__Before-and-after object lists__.
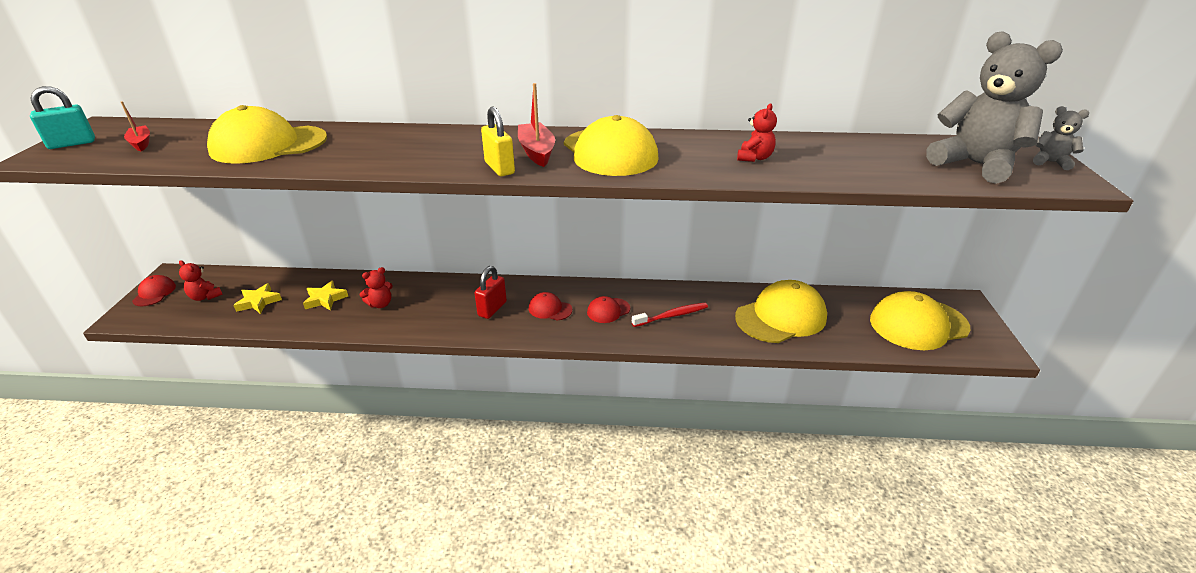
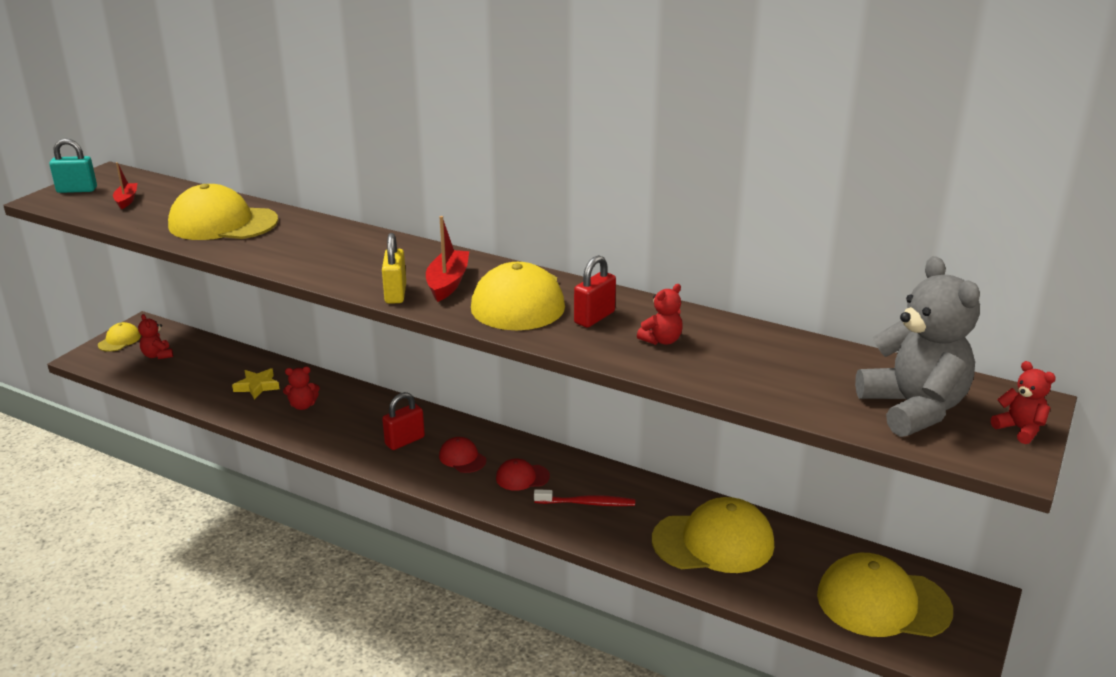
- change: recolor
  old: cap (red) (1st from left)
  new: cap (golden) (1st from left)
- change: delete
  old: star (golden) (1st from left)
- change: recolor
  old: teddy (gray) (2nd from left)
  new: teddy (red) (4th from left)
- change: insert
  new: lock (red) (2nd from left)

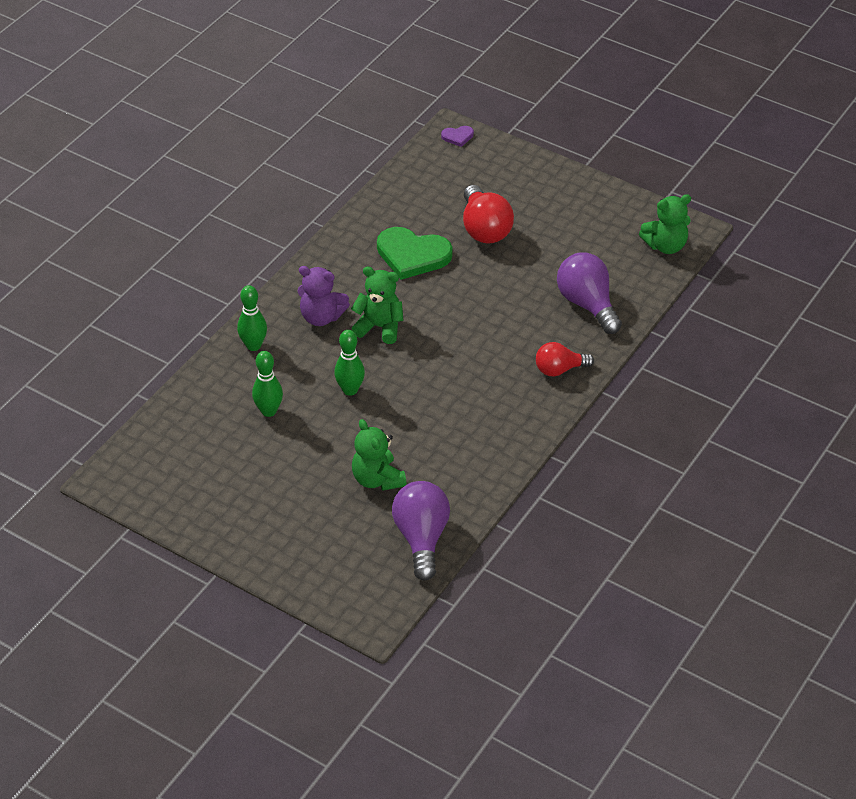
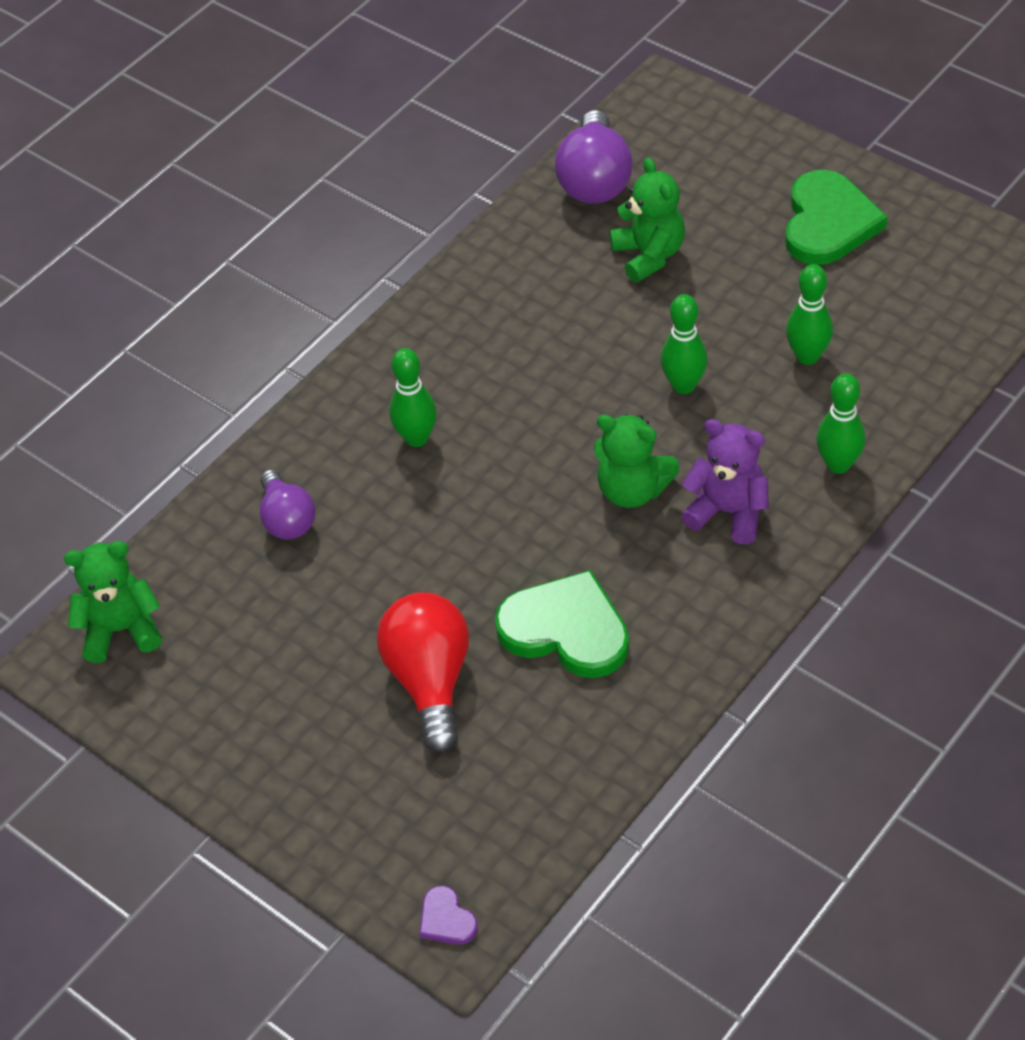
- change: rotate
  old: heart shape (violet)
  degrees: -120
- change: delete
  old: light bulb (red) (2nd from left)
- change: resize
  old: light bulb (violet) (2nd from left in the first image)
  factor: 0.64
- change: insert
  new: skittle (leaf-green) (1st from left)
- change: insert
  new: heart shape (leaf-green) (2nd from left)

__WHAT THE EXERCISE ASKS__. With no pictures included, write out the entries exactly.

__RESULT FOR THIS TASK__.
- change: recolor
  old: cap (red) (1st from left)
  new: cap (golden) (1st from left)
- change: delete
  old: star (golden) (1st from left)
- change: recolor
  old: teddy (gray) (2nd from left)
  new: teddy (red) (4th from left)
- change: insert
  new: lock (red) (2nd from left)

- change: rotate
  old: heart shape (violet)
  degrees: -120
- change: delete
  old: light bulb (red) (2nd from left)
- change: resize
  old: light bulb (violet) (2nd from left in the first image)
  factor: 0.64
- change: insert
  new: skittle (leaf-green) (1st from left)
- change: insert
  new: heart shape (leaf-green) (2nd from left)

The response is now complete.